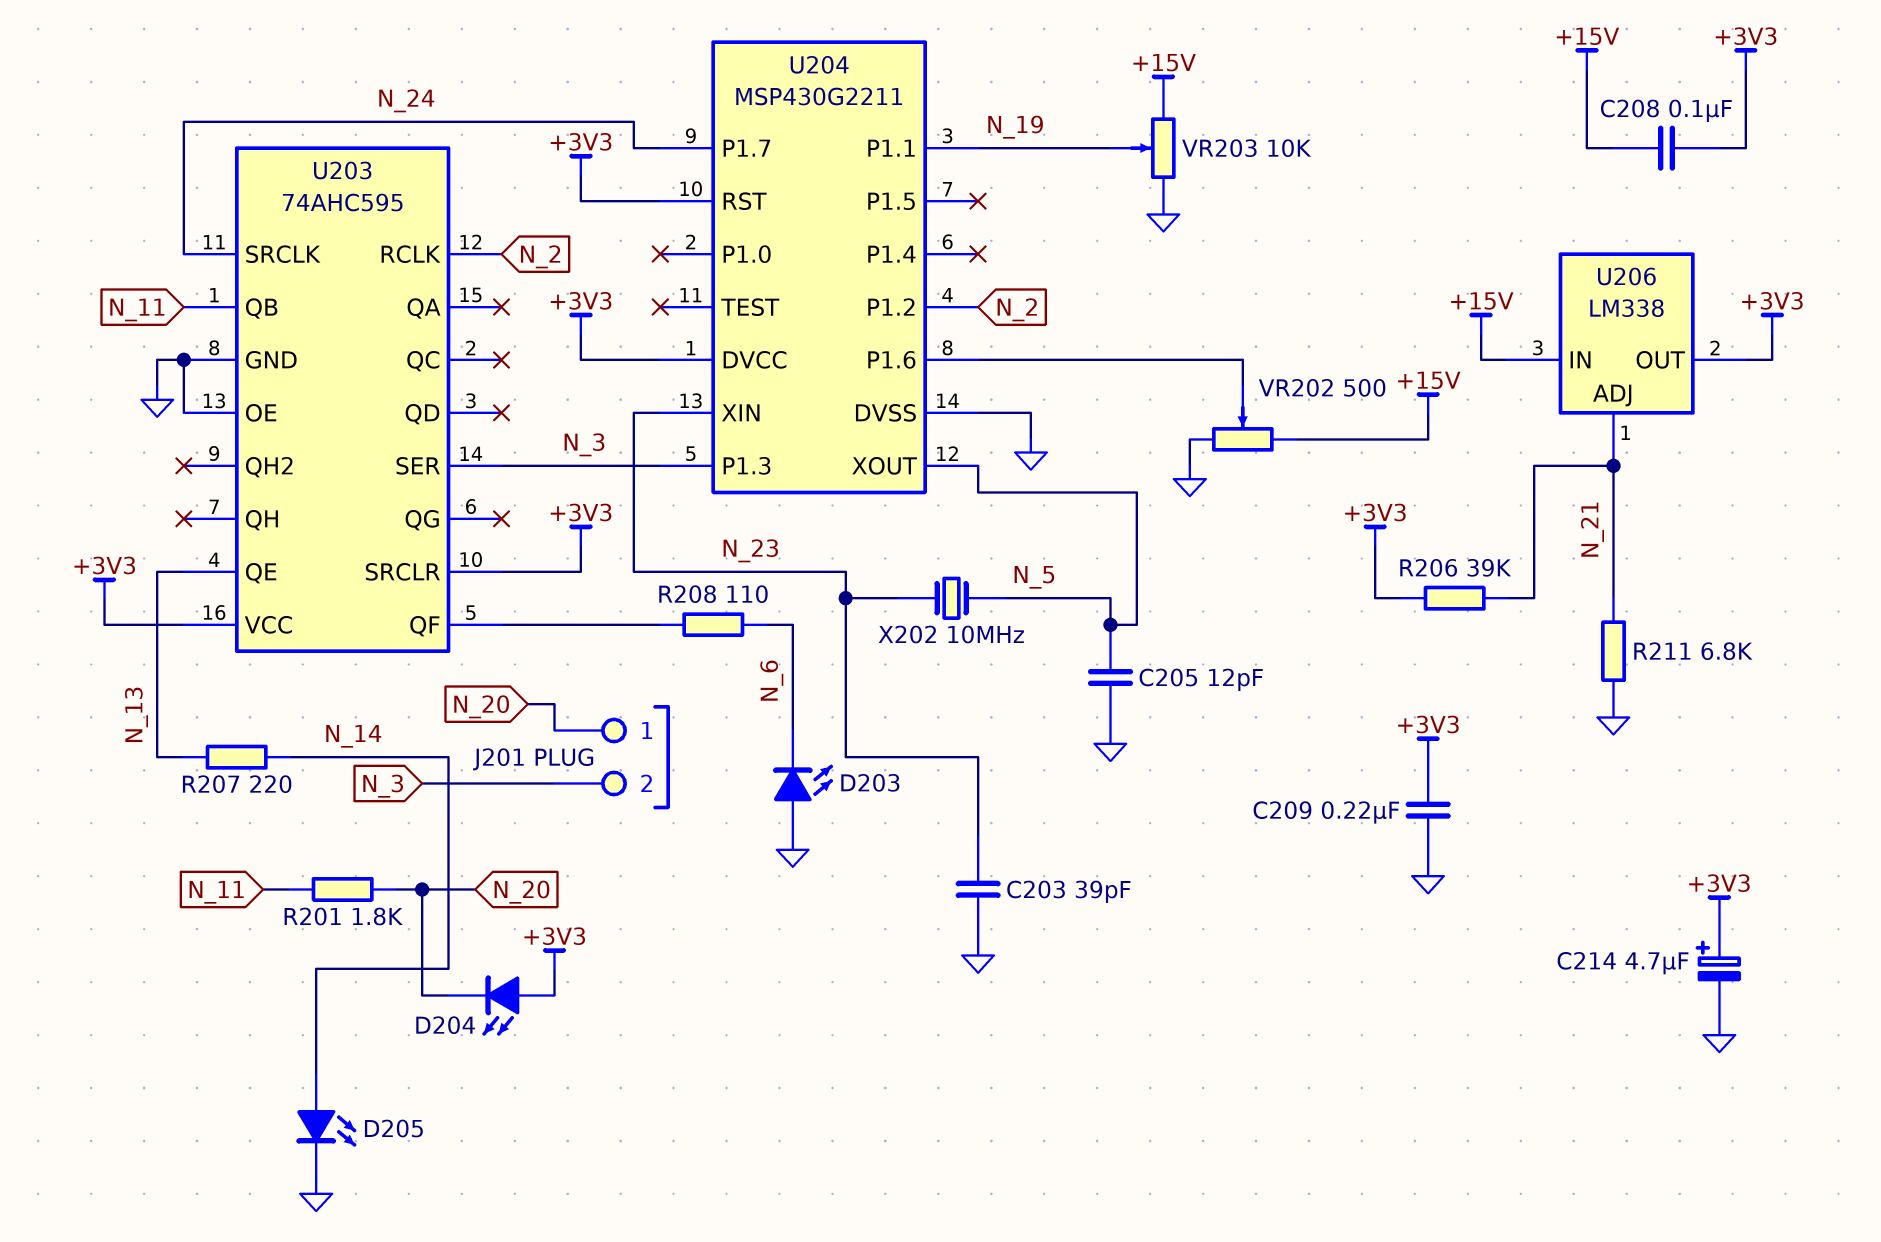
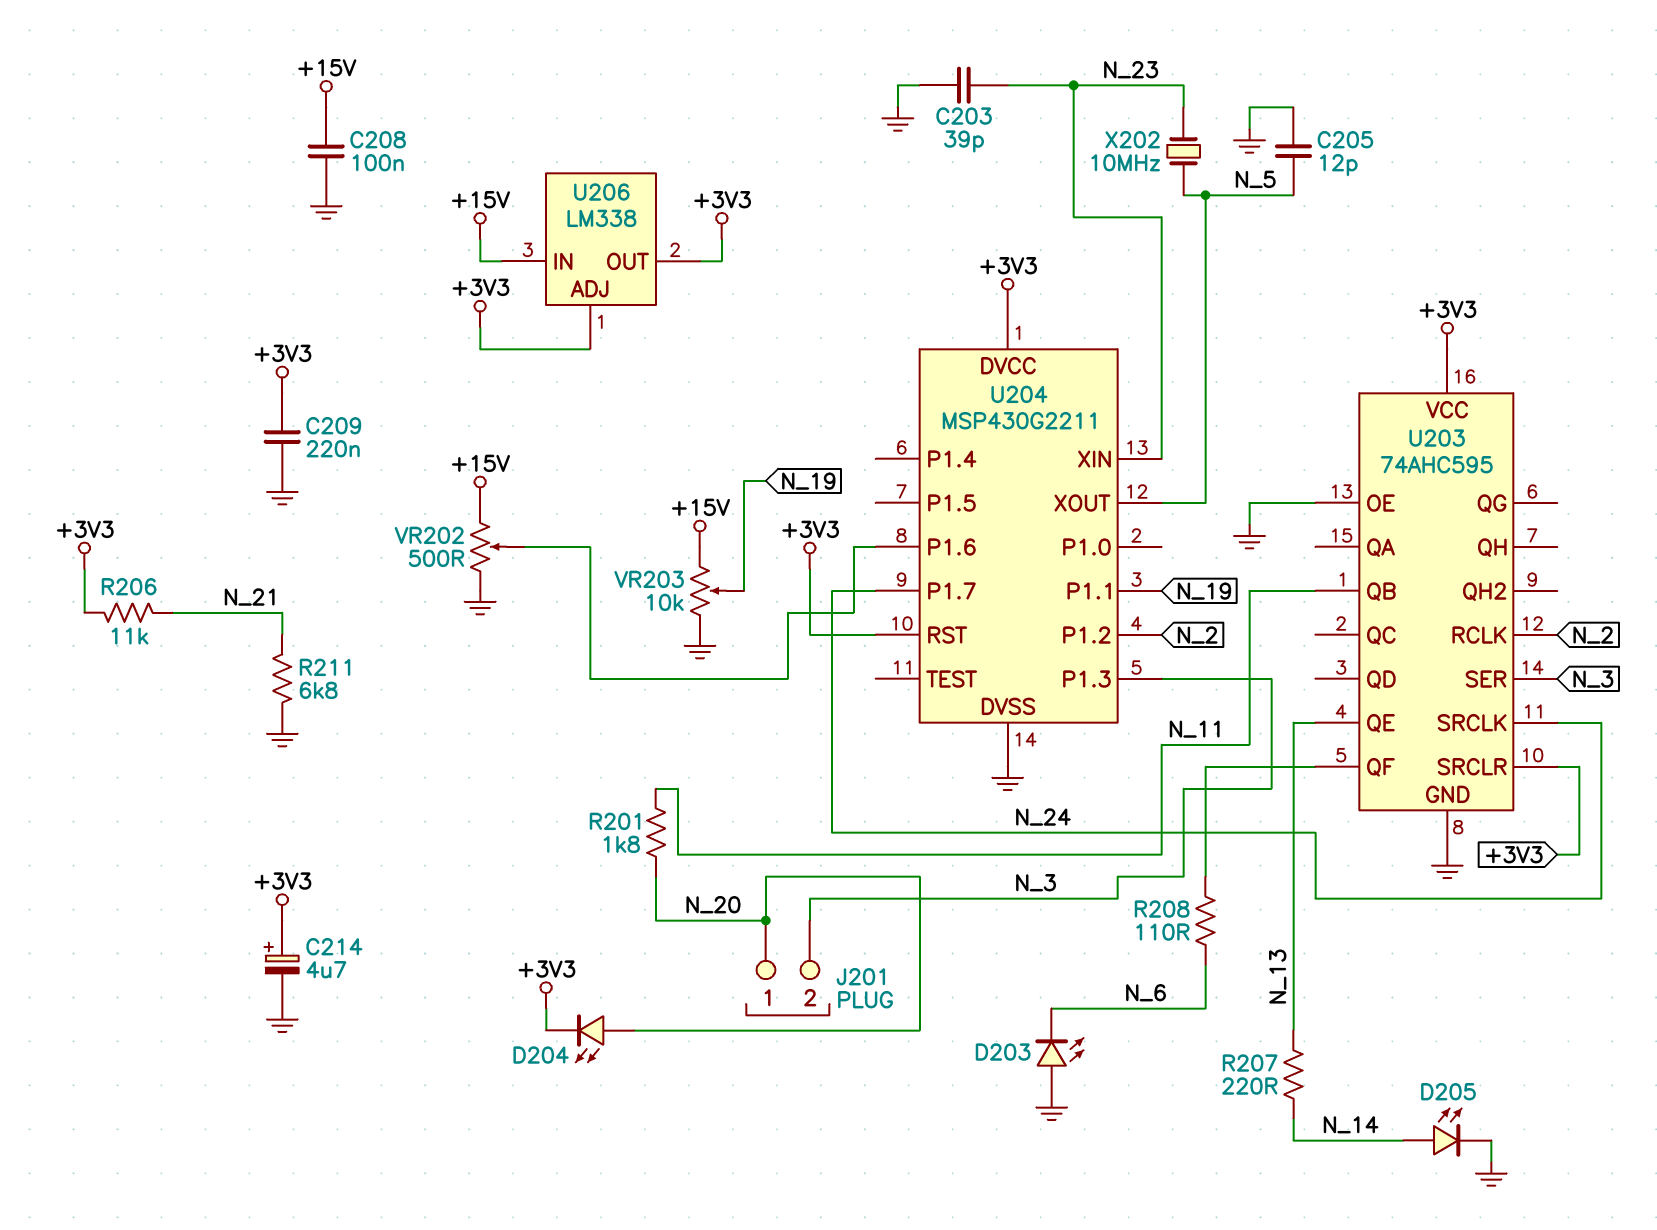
C208: 100nF (+3V3, +15V) -> 100nF (+15V, GND)
D204: LED (A +3V3, K N_20) -> LED (A N_20, K +3V3)
R206: 39k (+3V3, N_21) -> 11k (+3V3, N_21)
U206 pin ADJ: N_21 -> +3V3

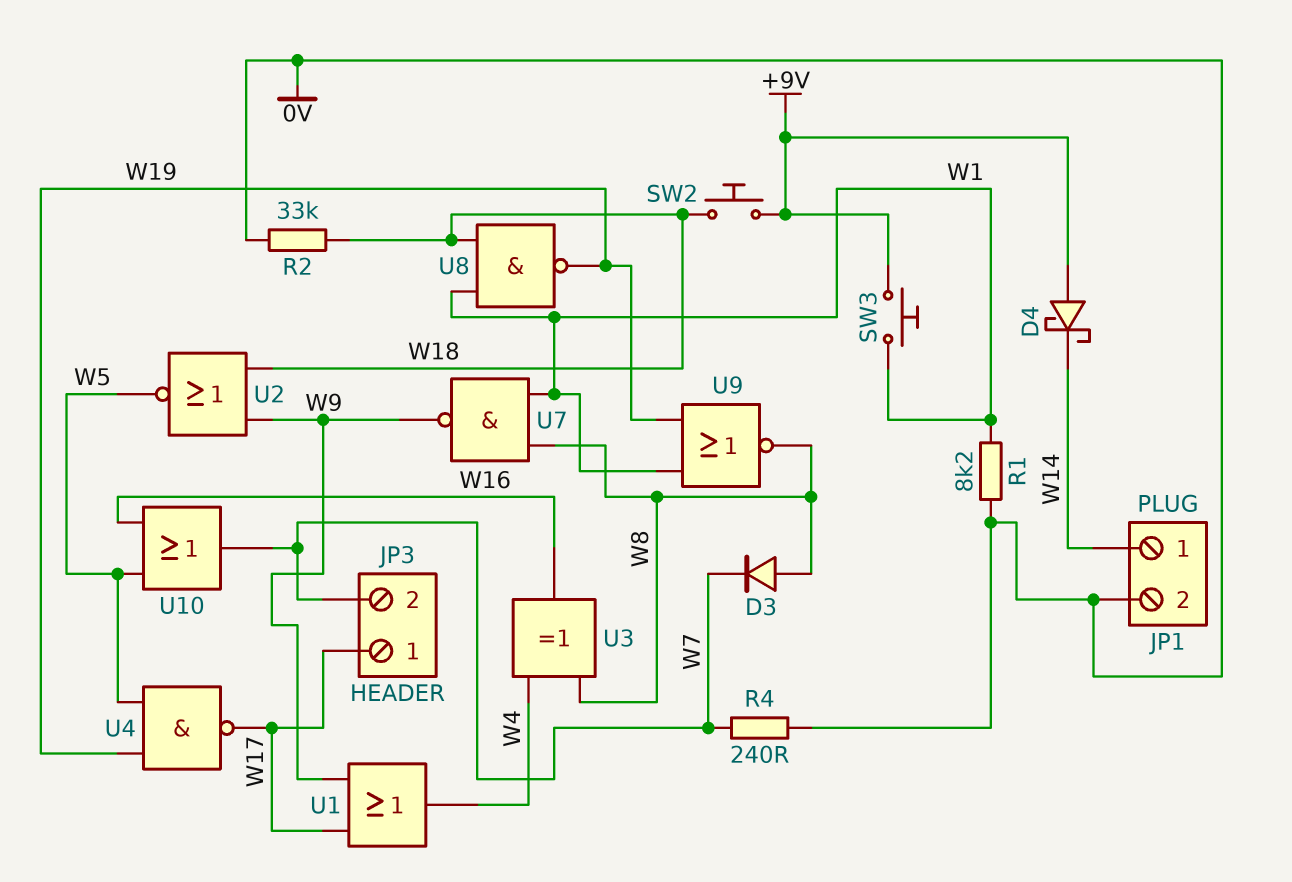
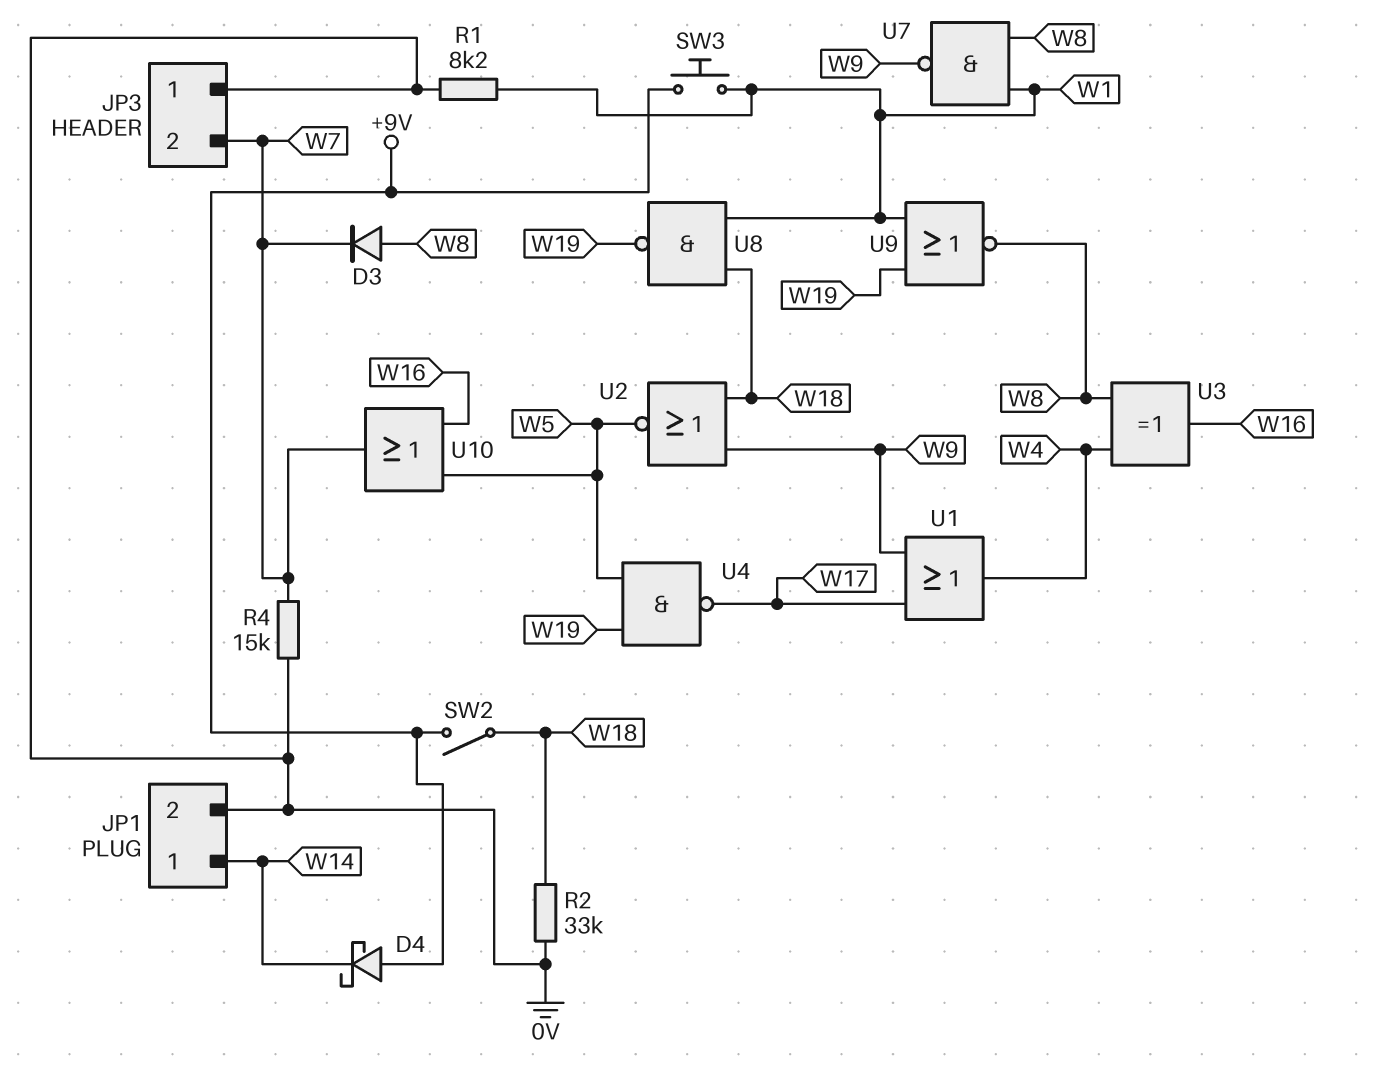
JP3 pin 1: W17 -> 0V
R4: 240 (0V, W7) -> 15k (0V, W7)
SW2: button (+9V, W18) -> switch (+9V, W18)

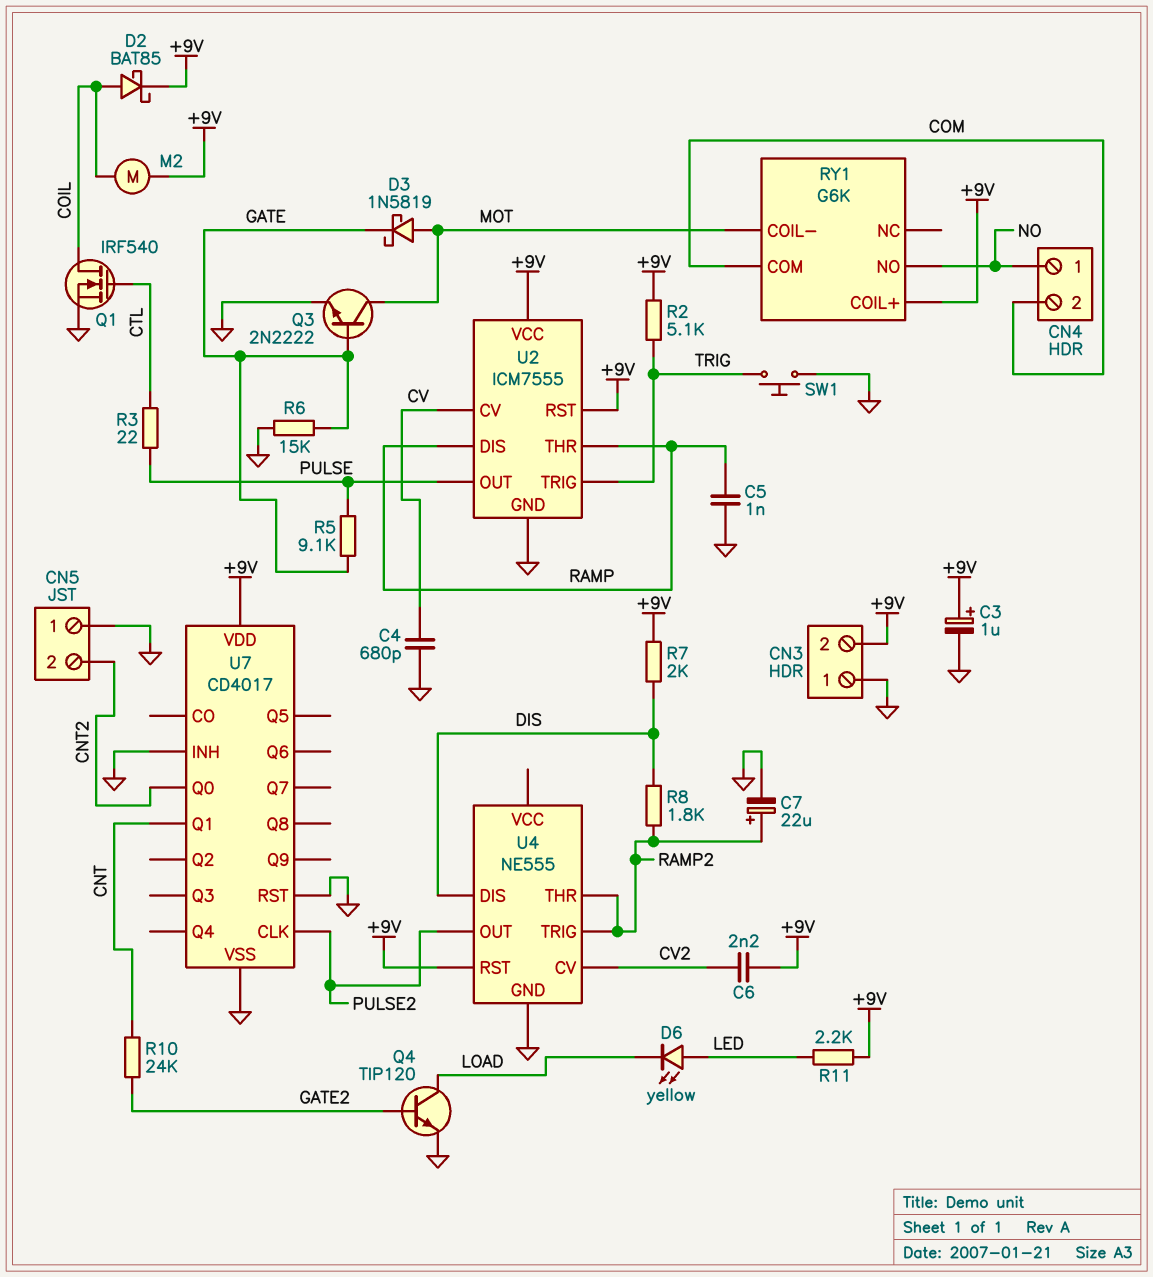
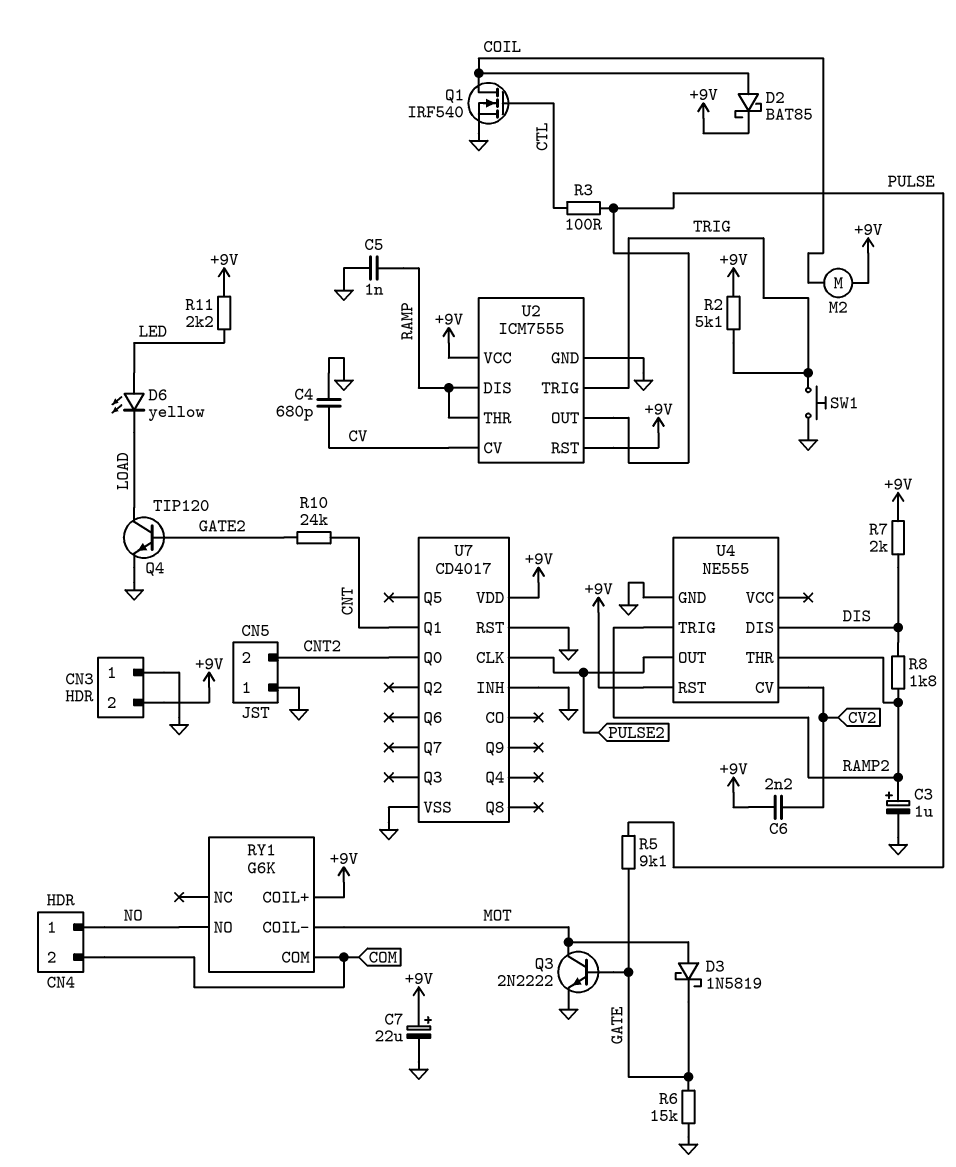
C3: 1uF (plus +9V, minus GND) -> 1uF (plus RAMP2, minus GND)
C7: 22uF (plus RAMP2, minus GND) -> 22uF (plus +9V, minus GND)
R3: 22 (CTL, PULSE) -> 100 (CTL, PULSE)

★ ★ ★ ★ ★ ★ ★

* Problem description *
Say how many lines in the listing include the word "plus", giving nothing but the number.

* Answer section *
2